▶ [Task requirements]
Leave out the pictures, then repeat every other part of the records exactly.

▶ [Data]
== Segment start ==

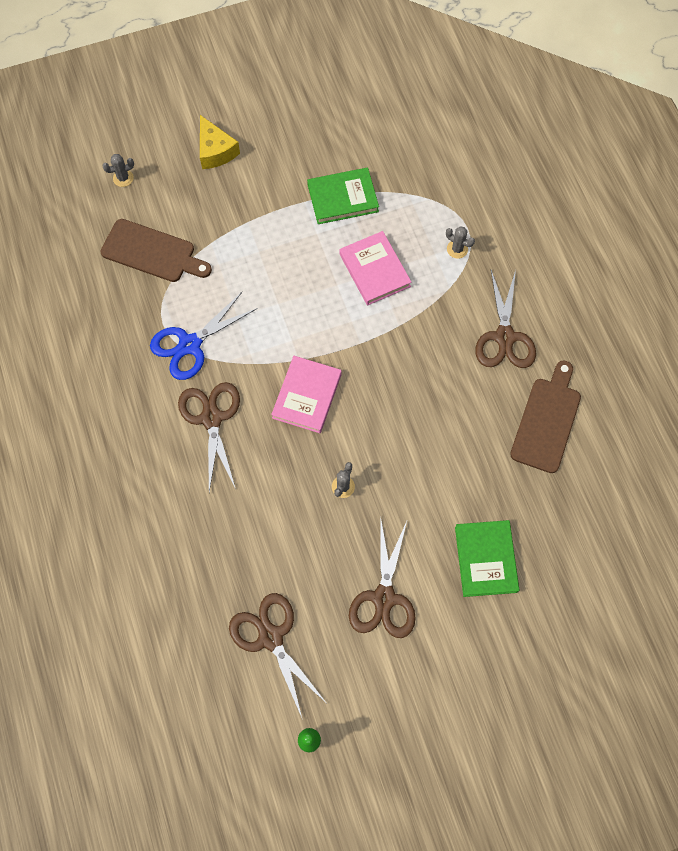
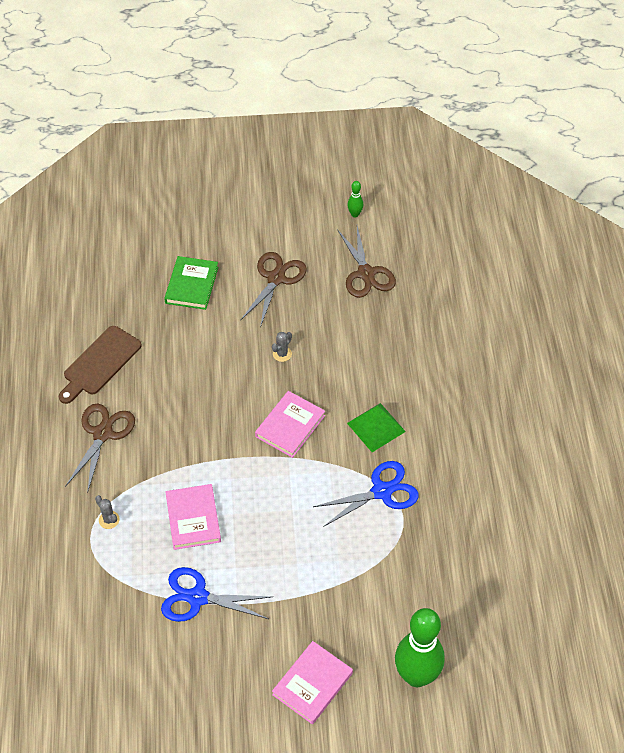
camera: 165 degrees left, 15 degrees down
(123, 178) = (416, 676): grey cactus -> green bowling pin
(152, 252) = (400, 587): brown cutting board -> none
(211, 418) = (376, 427): brown scissors -> green pyramid
(215, 151) = (312, 684): yellow cheese -> pink book
(342, 198) = (198, 597): green book -> blue scissors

== Segment end ==

▶ [Problem solution]
camera: 165 degrees left, 15 degrees down
(123, 178) = (416, 676): grey cactus -> green bowling pin
(152, 252) = (400, 587): brown cutting board -> none
(211, 418) = (376, 427): brown scissors -> green pyramid
(215, 151) = (312, 684): yellow cheese -> pink book
(342, 198) = (198, 597): green book -> blue scissors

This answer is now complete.